Word for word, return each entry that follows, with every image removed.

Stored data:

******************************

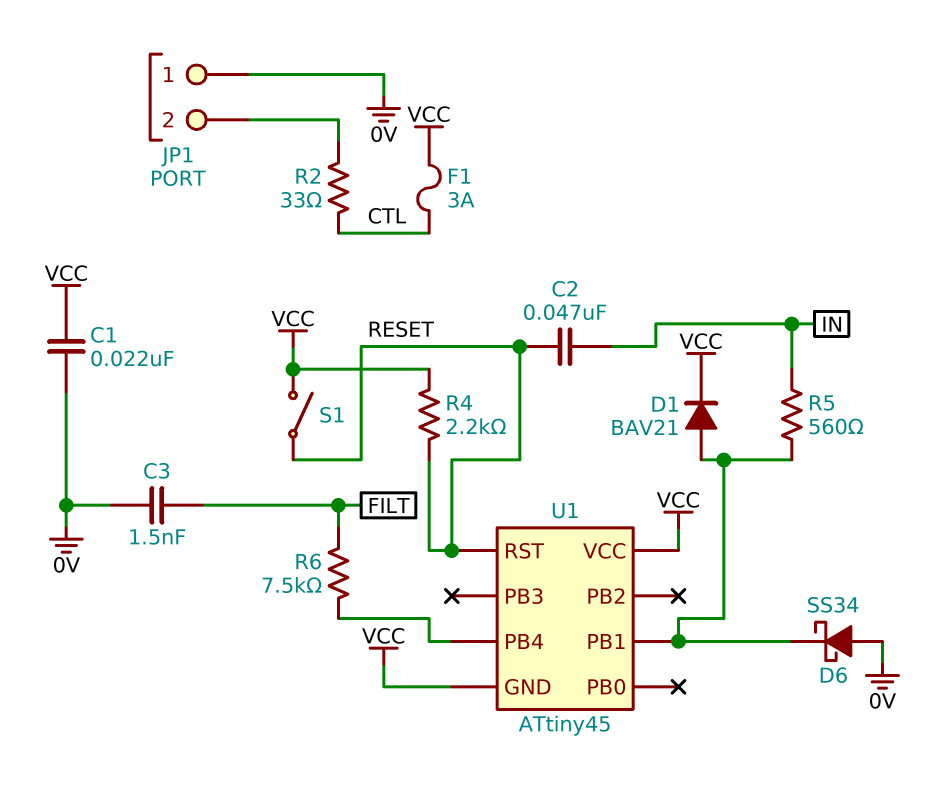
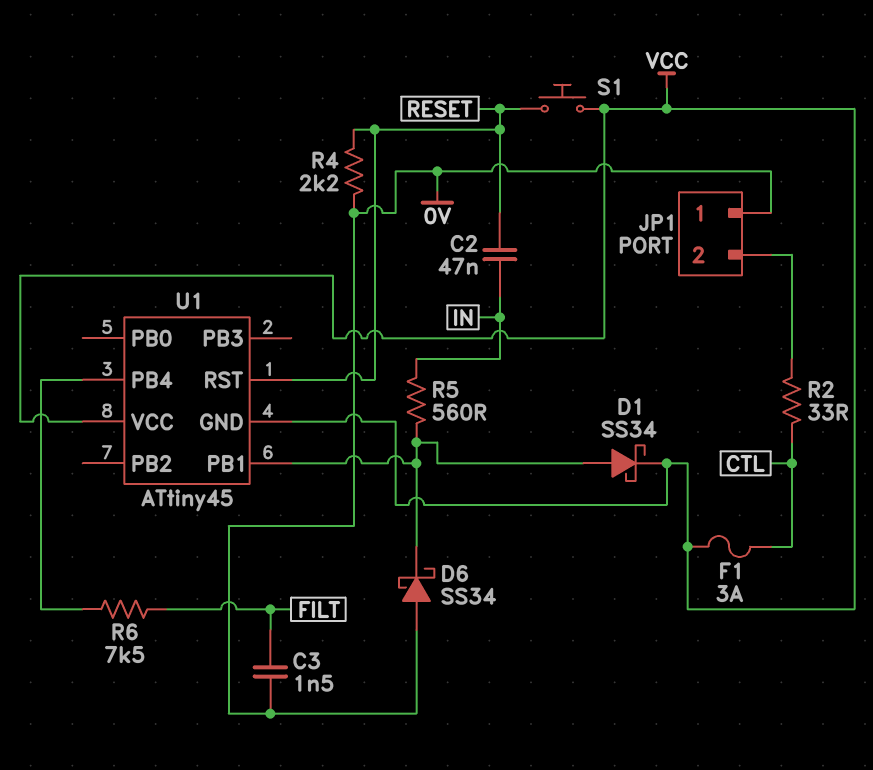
C1: 22nF (0V, VCC) -> none
D1: diode BAV21 (A U1/PB1, K VCC) -> schottky SS34 (A U1/PB1, K VCC)
R4: 2.2k (RESET, VCC) -> 2.2k (0V, RESET)
S1: switch (RESET, VCC) -> button (RESET, VCC)

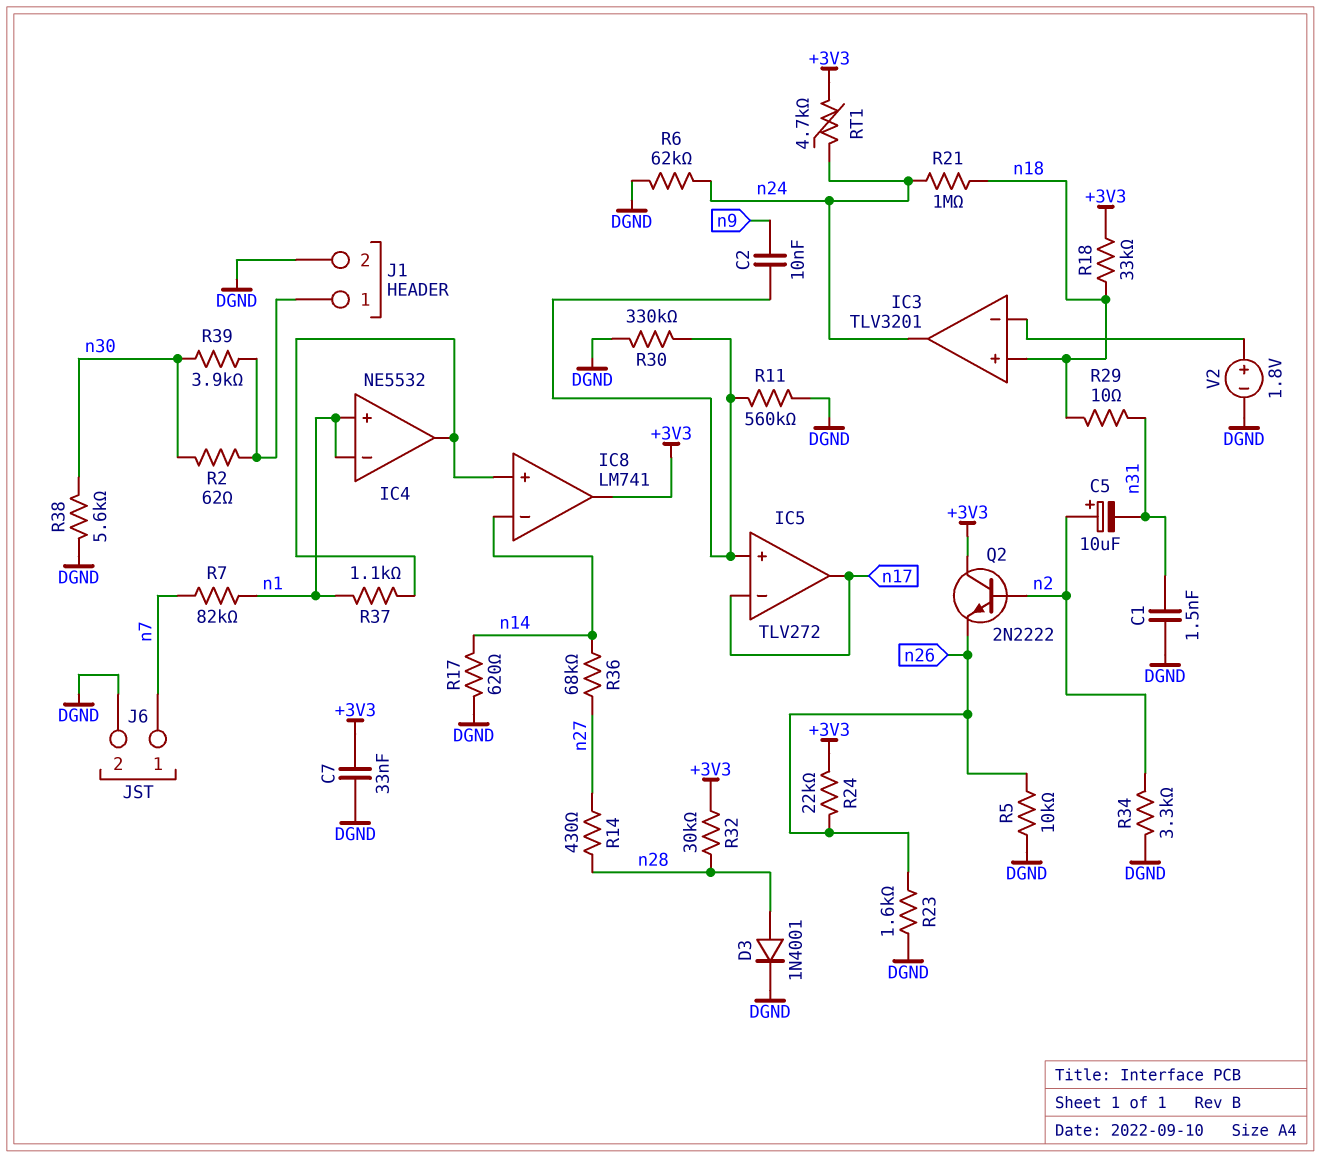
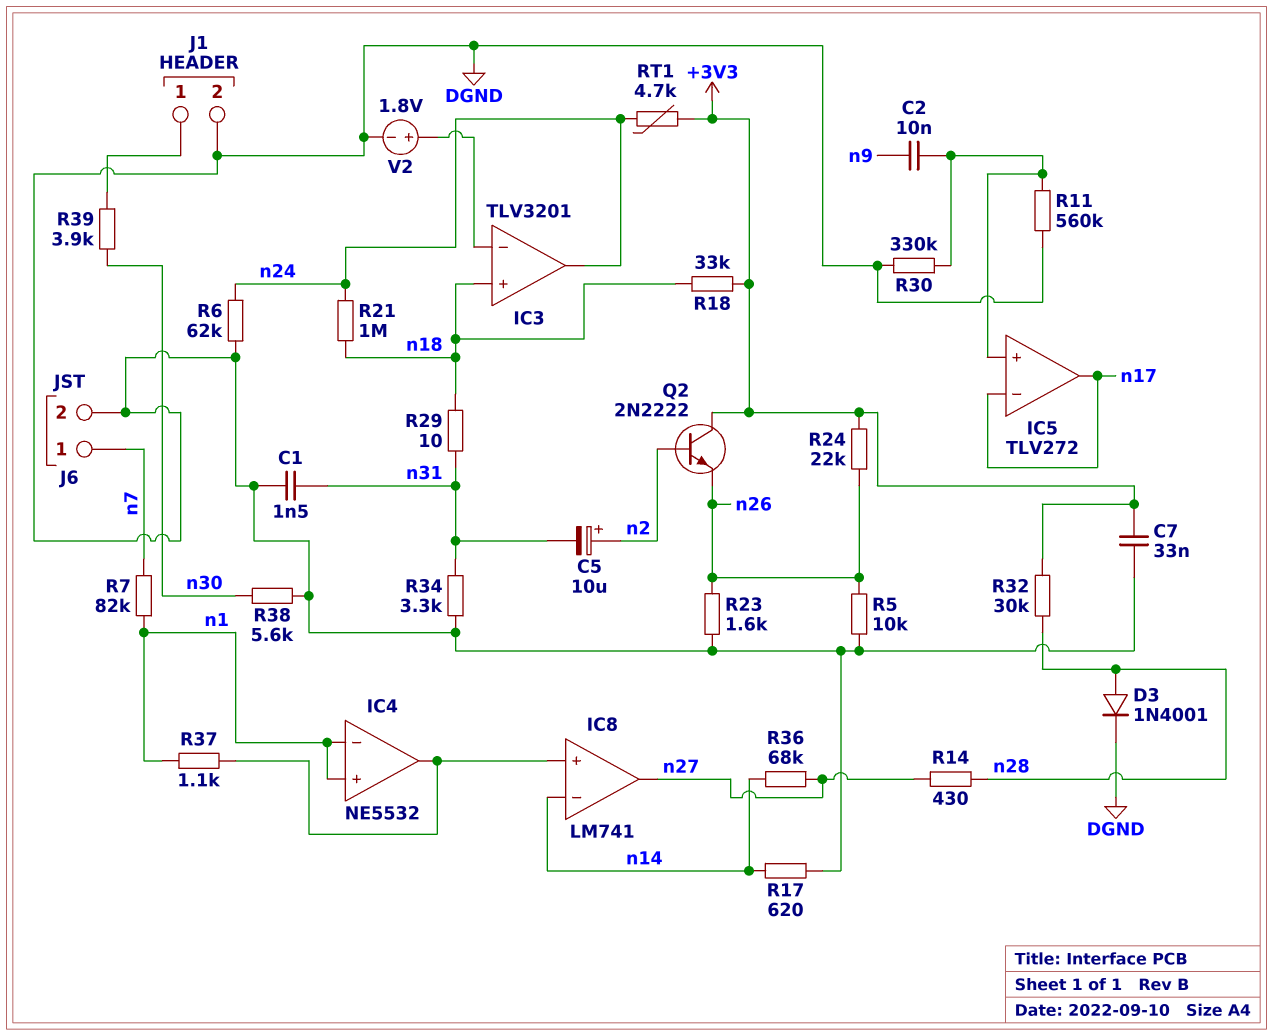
IC8 pin out: +3V3 -> n27
R2: 62 (J1/1, n30) -> none
R34: 3.3k (DGND, n2) -> 3.3k (DGND, n31)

******************************

Response to this task:
C1: 22nF (0V, VCC) -> none
D1: diode BAV21 (A U1/PB1, K VCC) -> schottky SS34 (A U1/PB1, K VCC)
R4: 2.2k (RESET, VCC) -> 2.2k (0V, RESET)
S1: switch (RESET, VCC) -> button (RESET, VCC)

IC8 pin out: +3V3 -> n27
R2: 62 (J1/1, n30) -> none
R34: 3.3k (DGND, n2) -> 3.3k (DGND, n31)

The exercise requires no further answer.